Input records:
◆ ◆ ◆ ◆ ◆
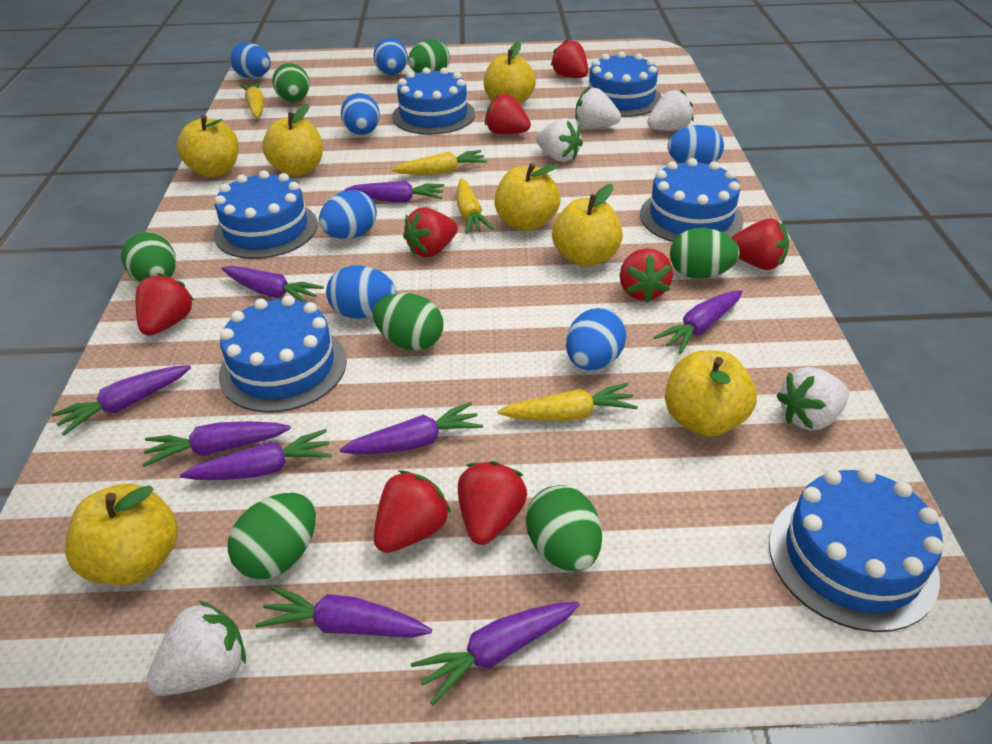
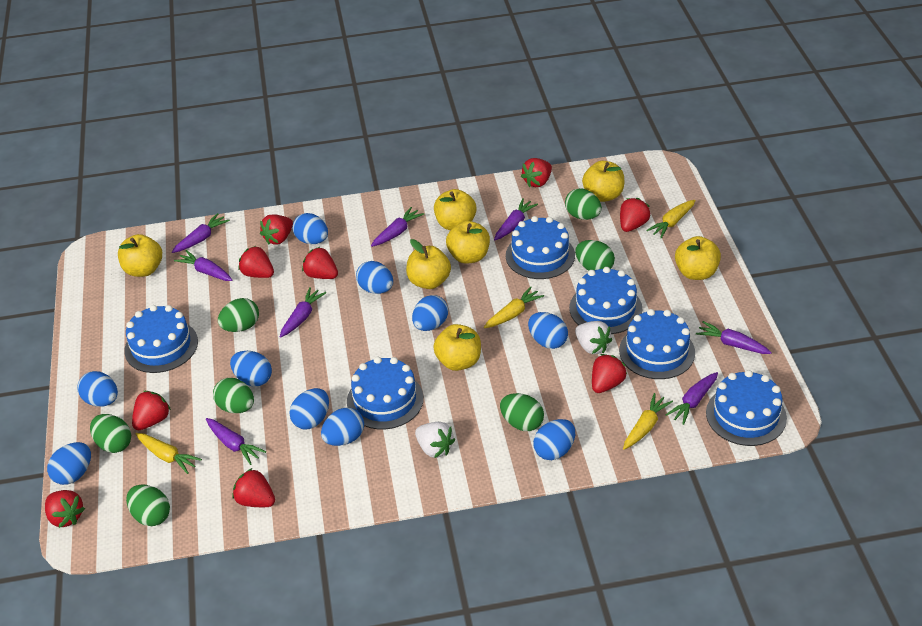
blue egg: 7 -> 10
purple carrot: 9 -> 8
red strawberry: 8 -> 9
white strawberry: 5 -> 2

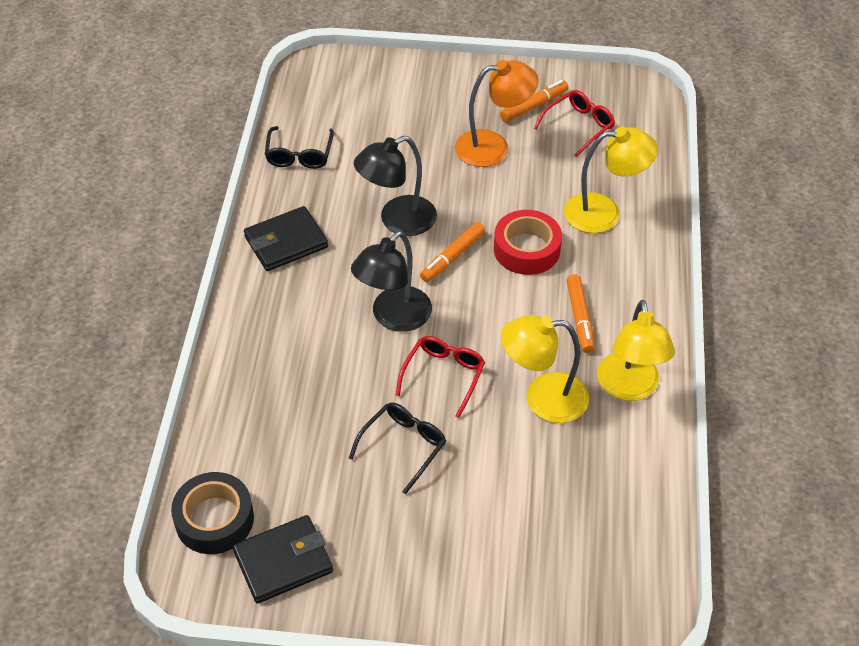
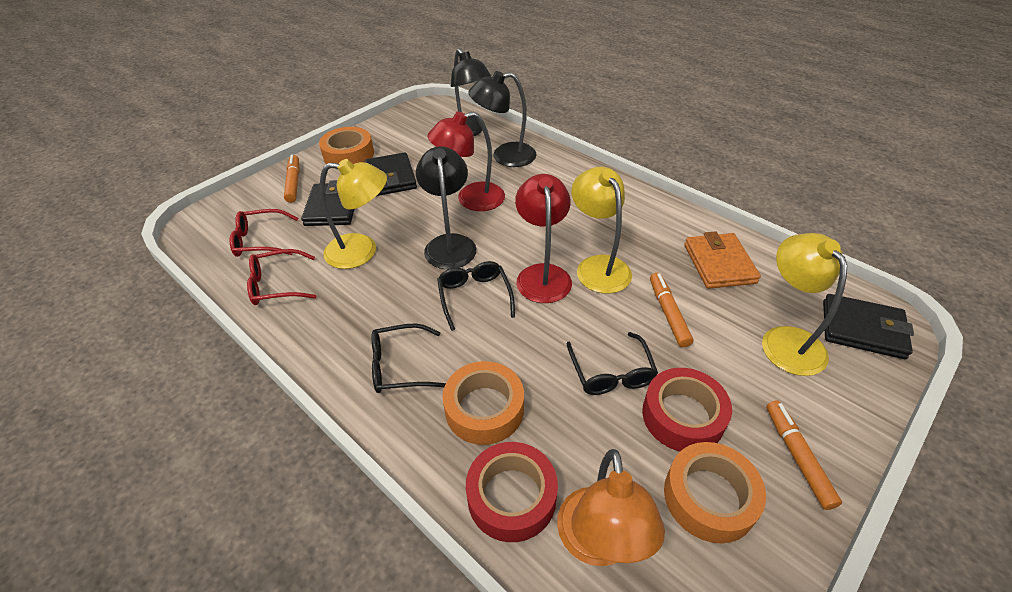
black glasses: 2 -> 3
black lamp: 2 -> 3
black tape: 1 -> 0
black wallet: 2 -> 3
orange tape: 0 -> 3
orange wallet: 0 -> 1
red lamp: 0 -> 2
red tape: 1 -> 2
◆ ◆ ◆ ◆ ◆
Work to be completed:
Could you write the entries out again exactly, without their pictures?

Final answer:
blue egg: 7 -> 10
purple carrot: 9 -> 8
red strawberry: 8 -> 9
white strawberry: 5 -> 2

black glasses: 2 -> 3
black lamp: 2 -> 3
black tape: 1 -> 0
black wallet: 2 -> 3
orange tape: 0 -> 3
orange wallet: 0 -> 1
red lamp: 0 -> 2
red tape: 1 -> 2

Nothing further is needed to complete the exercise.